### DIRECTIONS FOR THIS TASK
Copy every line of the listing from its start through the line holding "commas (890, 326)", inclusive, and offset each coordinate by adding 5 to both numbers. Leave the pictures out.

⟨

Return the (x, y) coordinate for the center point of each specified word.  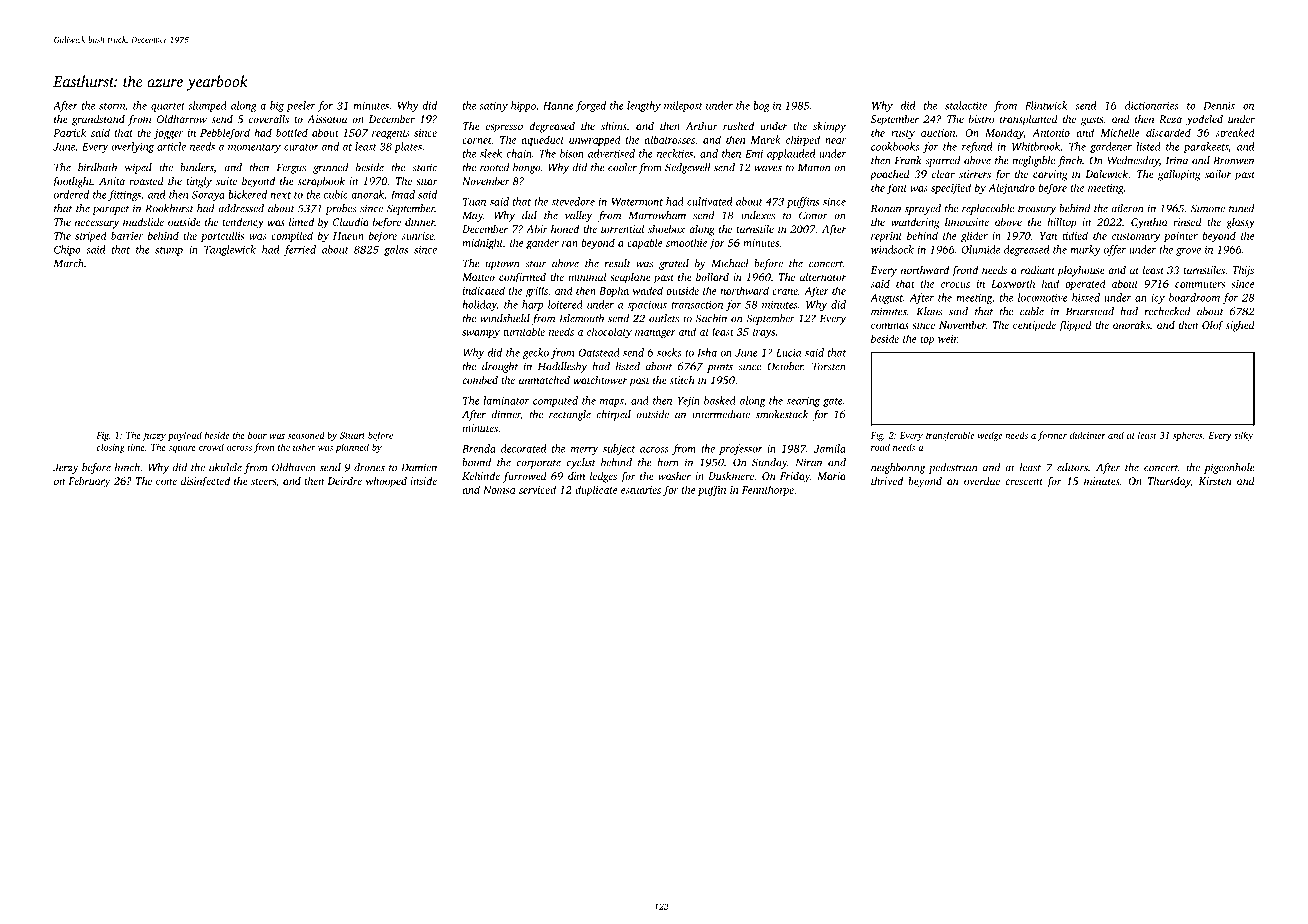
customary (1136, 238)
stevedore (573, 201)
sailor (1218, 174)
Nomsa (499, 490)
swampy (481, 334)
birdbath (97, 167)
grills (536, 292)
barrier (127, 235)
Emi (754, 154)
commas (890, 326)
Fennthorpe (768, 490)
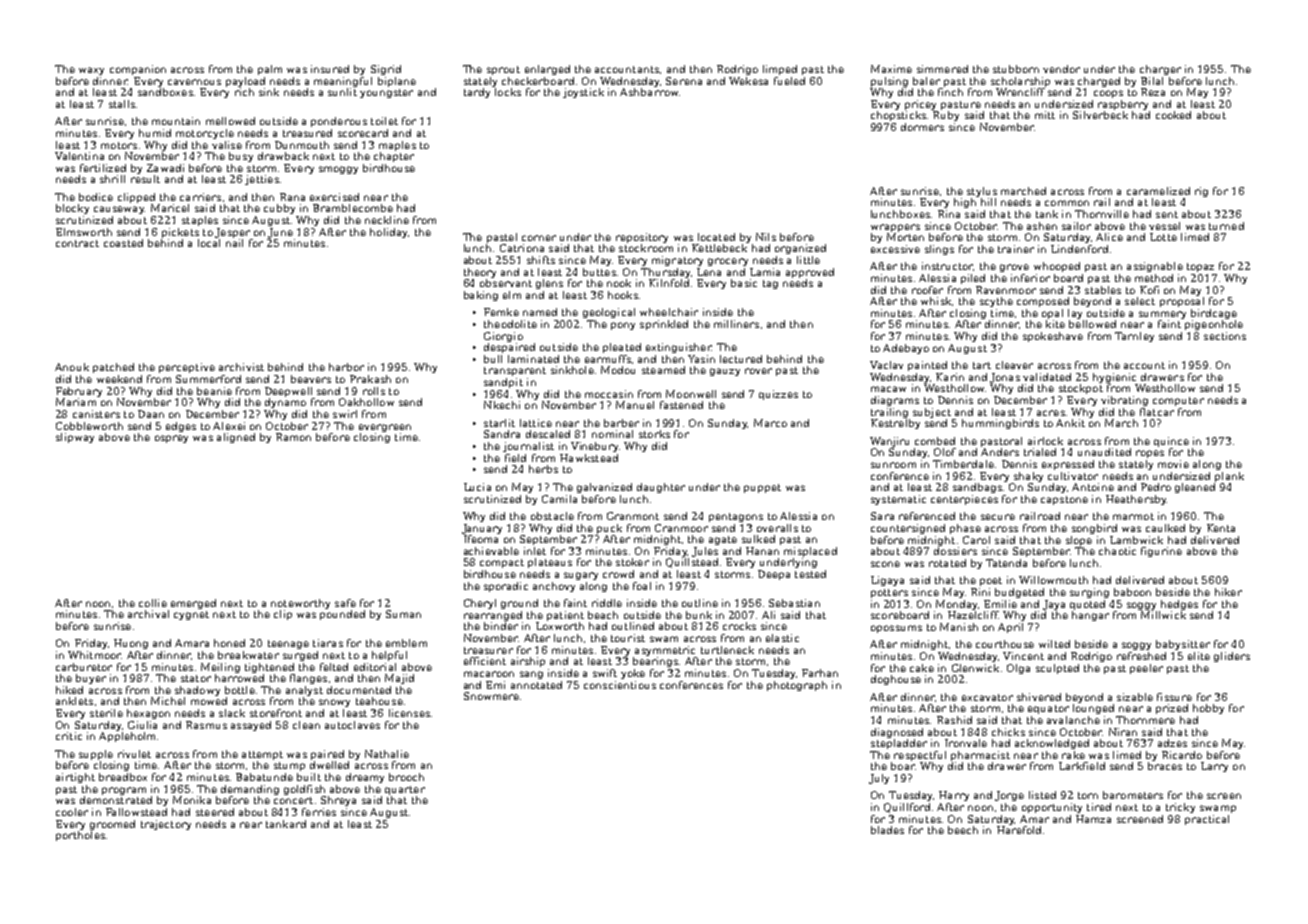 This image has width=1308, height=924. I want to click on hooks, so click(623, 295).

⟩

### RESULT BELOW
Return the (x, y) coordinate for the center point of each specified word.  
customary (1141, 243)
stevedore (578, 206)
sailor (1223, 179)
Nomsa (504, 495)
swampy (486, 339)
birdbath (102, 172)
grills (541, 297)
barrier (132, 240)
Emi (759, 159)
commas (895, 331)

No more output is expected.